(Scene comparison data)

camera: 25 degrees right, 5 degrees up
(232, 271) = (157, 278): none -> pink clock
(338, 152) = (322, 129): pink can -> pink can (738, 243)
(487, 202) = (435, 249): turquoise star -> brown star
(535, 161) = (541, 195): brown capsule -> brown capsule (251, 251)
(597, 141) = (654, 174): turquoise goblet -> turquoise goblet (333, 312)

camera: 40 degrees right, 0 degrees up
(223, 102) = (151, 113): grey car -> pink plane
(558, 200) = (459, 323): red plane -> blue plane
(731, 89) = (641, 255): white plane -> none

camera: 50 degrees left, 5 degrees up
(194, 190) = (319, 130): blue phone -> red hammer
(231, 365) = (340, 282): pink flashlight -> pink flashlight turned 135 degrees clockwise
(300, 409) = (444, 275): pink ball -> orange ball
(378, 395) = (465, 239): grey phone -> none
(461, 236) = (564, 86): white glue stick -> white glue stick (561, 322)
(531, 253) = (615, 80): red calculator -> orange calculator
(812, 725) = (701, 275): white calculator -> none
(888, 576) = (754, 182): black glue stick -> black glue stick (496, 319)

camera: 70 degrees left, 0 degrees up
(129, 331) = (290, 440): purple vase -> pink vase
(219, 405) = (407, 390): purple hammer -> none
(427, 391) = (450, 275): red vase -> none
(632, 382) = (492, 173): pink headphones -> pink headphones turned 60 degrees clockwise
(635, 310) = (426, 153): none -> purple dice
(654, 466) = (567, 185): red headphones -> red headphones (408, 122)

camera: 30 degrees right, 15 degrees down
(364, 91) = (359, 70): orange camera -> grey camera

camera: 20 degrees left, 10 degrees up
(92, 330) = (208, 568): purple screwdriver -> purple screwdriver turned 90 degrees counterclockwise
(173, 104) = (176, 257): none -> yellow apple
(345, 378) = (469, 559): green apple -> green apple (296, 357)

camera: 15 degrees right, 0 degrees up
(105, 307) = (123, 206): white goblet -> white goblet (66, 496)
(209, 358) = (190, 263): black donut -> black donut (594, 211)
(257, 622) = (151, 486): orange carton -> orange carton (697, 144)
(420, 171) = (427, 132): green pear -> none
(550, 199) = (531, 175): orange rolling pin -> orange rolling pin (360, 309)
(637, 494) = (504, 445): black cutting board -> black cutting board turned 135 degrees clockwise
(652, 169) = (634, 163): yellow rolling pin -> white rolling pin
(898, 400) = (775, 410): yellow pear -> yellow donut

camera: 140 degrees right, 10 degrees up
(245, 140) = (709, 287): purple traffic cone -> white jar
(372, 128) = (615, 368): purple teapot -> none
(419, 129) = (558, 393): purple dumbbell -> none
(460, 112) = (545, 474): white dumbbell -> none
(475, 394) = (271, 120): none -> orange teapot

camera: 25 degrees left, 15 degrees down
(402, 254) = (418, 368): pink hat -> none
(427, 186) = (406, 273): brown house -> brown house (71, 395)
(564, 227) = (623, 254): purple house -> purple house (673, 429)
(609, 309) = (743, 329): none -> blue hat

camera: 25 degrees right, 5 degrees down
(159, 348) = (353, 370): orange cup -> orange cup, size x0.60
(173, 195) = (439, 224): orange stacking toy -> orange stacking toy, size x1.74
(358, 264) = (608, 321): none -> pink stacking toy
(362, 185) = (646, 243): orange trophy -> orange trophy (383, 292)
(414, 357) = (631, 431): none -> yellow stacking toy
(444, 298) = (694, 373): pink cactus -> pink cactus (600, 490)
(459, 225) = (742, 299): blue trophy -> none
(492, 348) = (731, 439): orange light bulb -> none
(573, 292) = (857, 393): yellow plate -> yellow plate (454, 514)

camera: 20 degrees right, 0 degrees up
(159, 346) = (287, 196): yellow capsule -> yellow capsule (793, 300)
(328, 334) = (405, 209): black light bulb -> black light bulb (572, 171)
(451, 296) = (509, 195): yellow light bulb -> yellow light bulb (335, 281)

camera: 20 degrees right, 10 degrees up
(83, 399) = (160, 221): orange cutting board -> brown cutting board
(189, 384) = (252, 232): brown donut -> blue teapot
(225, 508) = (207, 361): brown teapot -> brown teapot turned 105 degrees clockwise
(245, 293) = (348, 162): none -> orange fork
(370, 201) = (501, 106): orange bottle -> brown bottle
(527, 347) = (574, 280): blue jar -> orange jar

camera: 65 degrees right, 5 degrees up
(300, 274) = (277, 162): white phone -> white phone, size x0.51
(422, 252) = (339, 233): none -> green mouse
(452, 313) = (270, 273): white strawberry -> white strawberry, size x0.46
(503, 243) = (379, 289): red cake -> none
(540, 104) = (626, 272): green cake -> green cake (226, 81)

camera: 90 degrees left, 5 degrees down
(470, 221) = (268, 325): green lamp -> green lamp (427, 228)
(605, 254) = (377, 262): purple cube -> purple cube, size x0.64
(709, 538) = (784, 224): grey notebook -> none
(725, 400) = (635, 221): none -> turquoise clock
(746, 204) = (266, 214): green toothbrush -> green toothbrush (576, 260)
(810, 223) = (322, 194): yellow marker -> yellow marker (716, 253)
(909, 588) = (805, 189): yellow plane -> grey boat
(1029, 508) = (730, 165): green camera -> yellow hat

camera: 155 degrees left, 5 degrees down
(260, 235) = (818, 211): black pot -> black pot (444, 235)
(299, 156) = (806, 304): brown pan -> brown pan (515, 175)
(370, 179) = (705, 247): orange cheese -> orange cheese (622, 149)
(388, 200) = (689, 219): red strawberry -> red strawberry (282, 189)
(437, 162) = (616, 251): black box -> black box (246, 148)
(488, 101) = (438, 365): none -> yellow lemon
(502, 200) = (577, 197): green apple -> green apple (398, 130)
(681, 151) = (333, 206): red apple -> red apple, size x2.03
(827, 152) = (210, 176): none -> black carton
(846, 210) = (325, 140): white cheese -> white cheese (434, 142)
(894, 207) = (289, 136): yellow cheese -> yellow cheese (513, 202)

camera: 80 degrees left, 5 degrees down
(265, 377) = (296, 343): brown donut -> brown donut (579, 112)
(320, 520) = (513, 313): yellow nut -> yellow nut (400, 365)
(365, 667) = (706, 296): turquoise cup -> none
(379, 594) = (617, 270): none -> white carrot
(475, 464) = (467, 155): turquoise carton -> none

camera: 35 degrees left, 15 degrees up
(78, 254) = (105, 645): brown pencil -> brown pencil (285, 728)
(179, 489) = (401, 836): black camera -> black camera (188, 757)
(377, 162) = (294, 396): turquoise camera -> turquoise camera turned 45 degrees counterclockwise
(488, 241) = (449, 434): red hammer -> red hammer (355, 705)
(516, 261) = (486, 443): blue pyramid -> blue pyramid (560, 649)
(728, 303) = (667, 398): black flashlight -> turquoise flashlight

TASK DESCRIPTION: In the records above, the line with "(652, 169) = (634, 163): yellow" marks the start and the line with "(460, 112) = (545, 474): white" marks the end; copy that stretch exactly, both lines included, and nothing else.

RESPONSE TO THIS EXERCISE:
(652, 169) = (634, 163): yellow rolling pin -> white rolling pin
(898, 400) = (775, 410): yellow pear -> yellow donut

camera: 140 degrees right, 10 degrees up
(245, 140) = (709, 287): purple traffic cone -> white jar
(372, 128) = (615, 368): purple teapot -> none
(419, 129) = (558, 393): purple dumbbell -> none
(460, 112) = (545, 474): white dumbbell -> none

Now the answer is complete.